(Stored data begins)
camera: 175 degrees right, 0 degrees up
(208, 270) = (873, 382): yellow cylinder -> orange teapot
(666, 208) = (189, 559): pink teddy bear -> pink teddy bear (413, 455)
(Stored data ends)
(Stored data begins)
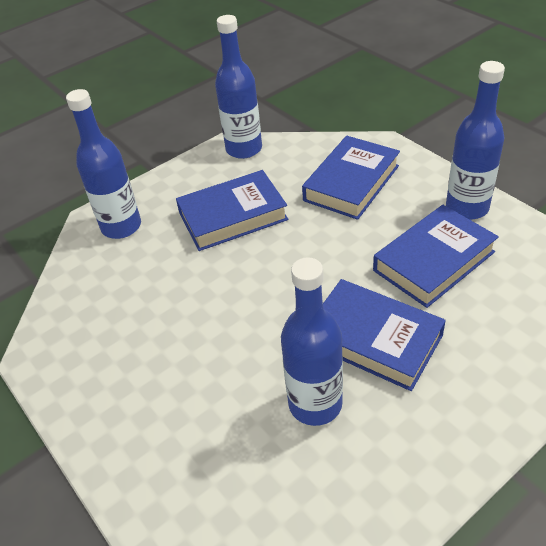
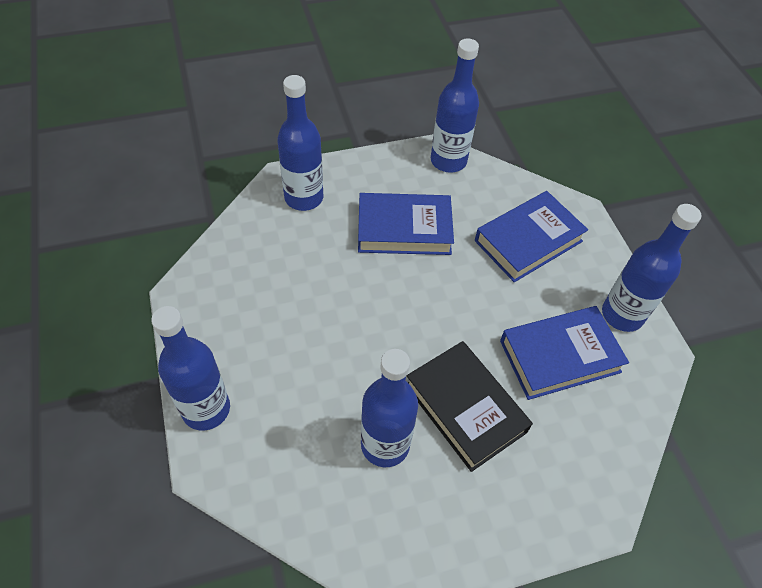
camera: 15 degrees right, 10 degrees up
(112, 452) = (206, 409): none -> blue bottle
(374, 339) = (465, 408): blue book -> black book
(Stored data ends)
**Problem requirements:**
Copy only this part of the entries above: the line with "camera: 175 degrees right, 0 degrees up", the line with "(666, 208) = (189, 559): pink", and the lines between, all exactly as written.

**Answer section:**
camera: 175 degrees right, 0 degrees up
(208, 270) = (873, 382): yellow cylinder -> orange teapot
(666, 208) = (189, 559): pink teddy bear -> pink teddy bear (413, 455)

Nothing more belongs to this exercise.